Exercise inputs -
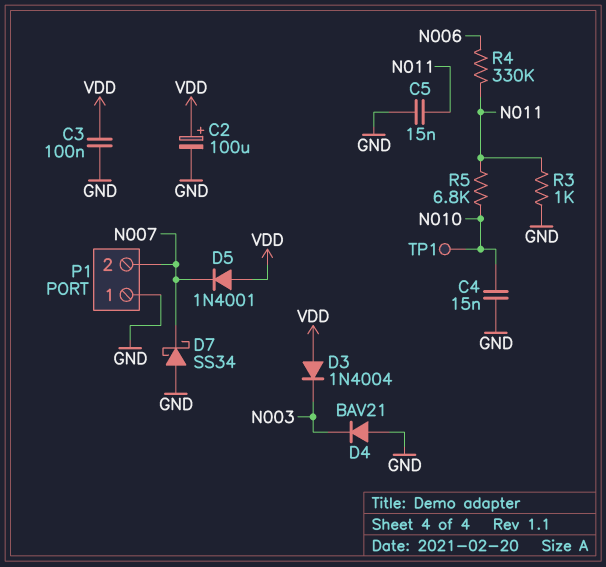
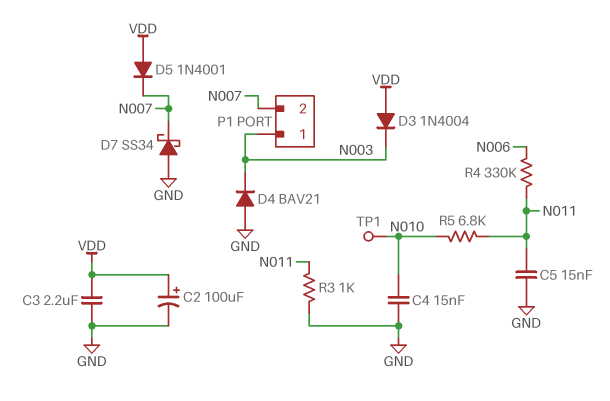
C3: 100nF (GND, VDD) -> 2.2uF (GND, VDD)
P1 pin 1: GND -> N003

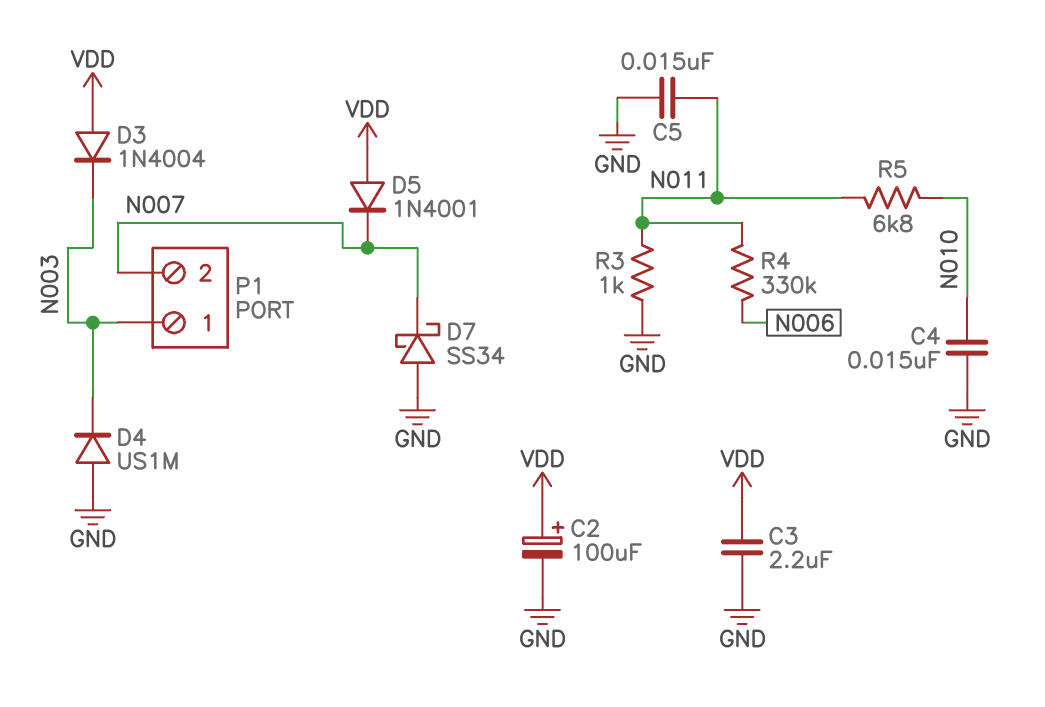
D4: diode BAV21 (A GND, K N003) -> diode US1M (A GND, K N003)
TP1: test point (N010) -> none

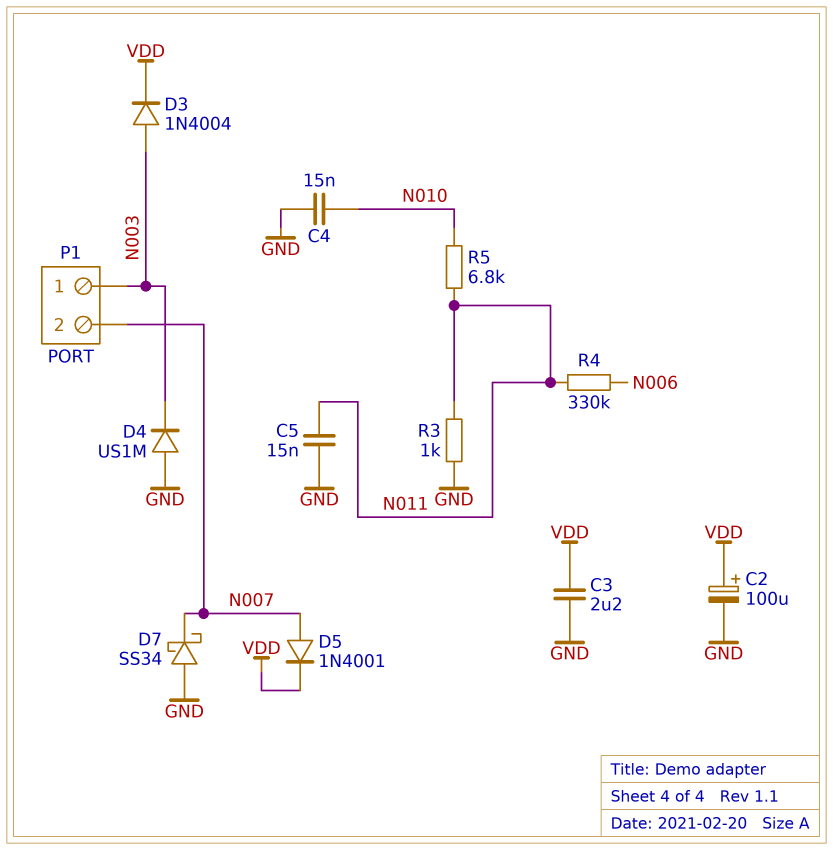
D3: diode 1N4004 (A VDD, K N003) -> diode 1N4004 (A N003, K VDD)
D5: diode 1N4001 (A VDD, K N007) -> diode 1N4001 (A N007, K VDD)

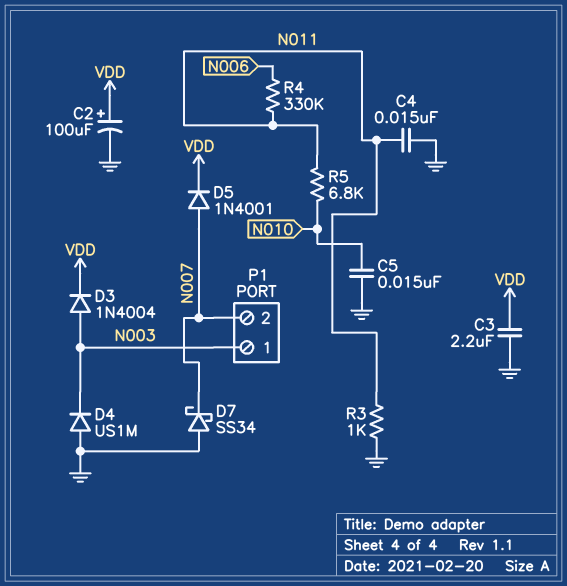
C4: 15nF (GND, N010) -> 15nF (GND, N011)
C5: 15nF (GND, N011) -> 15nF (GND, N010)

--

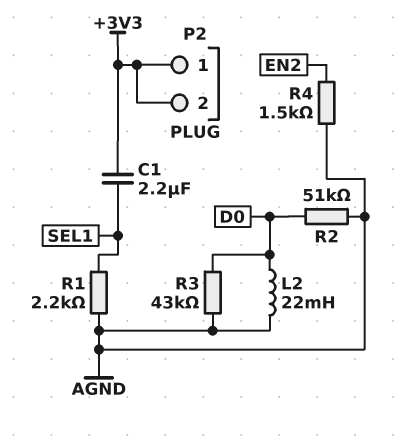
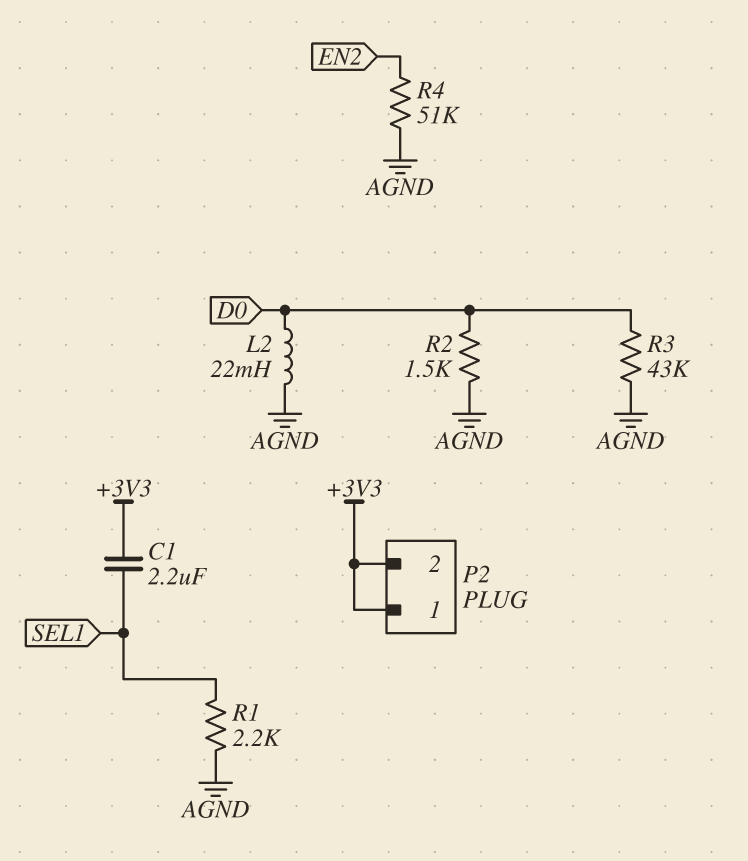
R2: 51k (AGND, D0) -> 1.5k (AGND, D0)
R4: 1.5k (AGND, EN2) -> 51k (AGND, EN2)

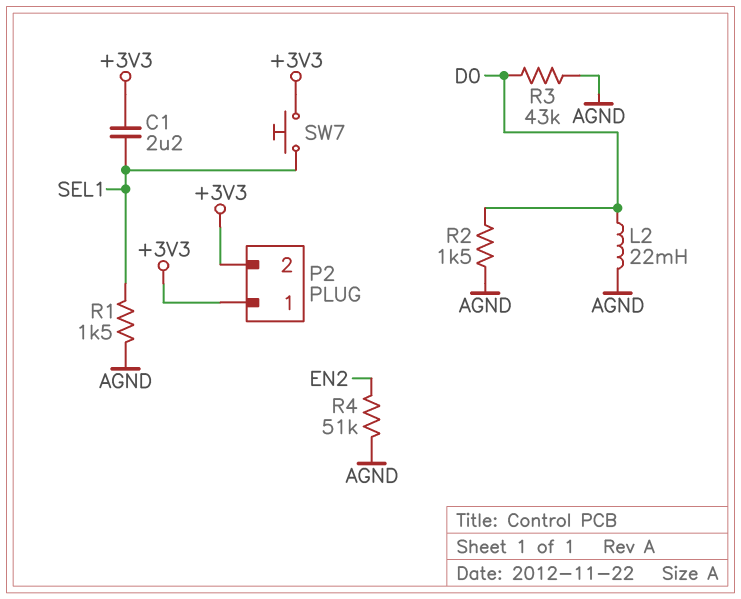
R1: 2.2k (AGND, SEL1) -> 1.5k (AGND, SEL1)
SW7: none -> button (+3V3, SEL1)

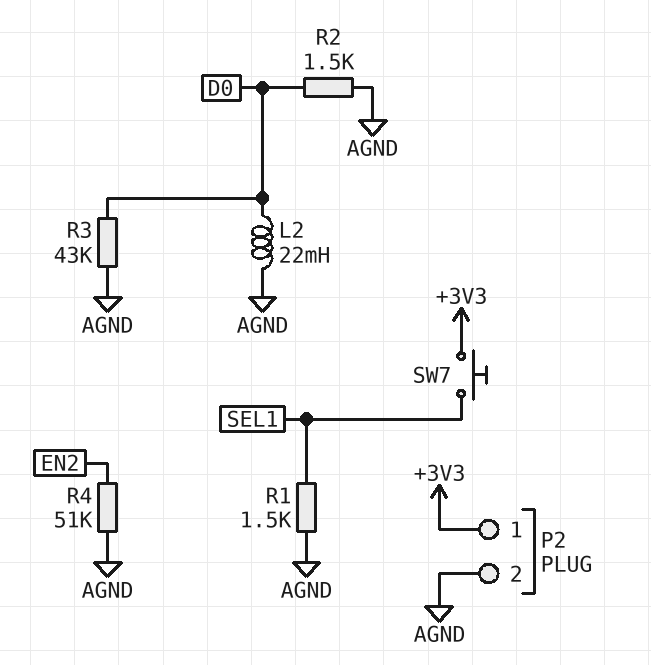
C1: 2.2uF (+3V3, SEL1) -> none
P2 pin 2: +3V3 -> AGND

* * *

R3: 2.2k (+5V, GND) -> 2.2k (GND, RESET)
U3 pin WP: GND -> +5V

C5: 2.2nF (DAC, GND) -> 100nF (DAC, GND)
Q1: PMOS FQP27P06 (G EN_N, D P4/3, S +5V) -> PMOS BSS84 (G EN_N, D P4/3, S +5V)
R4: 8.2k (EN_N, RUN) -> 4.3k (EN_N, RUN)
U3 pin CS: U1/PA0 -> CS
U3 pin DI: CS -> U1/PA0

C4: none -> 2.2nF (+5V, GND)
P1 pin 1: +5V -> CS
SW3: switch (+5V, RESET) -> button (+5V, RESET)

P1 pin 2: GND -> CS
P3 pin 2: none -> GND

Task to complete - Write out word for word the lines of the listing above from the line with "R2: 51k (AGND, D0) -> 1.5k (AGND, D0)" to the line with "P2 pin 2: +3V3 -> AGND", taking in both of those lines but no pictures.

Answer space -
R2: 51k (AGND, D0) -> 1.5k (AGND, D0)
R4: 1.5k (AGND, EN2) -> 51k (AGND, EN2)

R1: 2.2k (AGND, SEL1) -> 1.5k (AGND, SEL1)
SW7: none -> button (+3V3, SEL1)

C1: 2.2uF (+3V3, SEL1) -> none
P2 pin 2: +3V3 -> AGND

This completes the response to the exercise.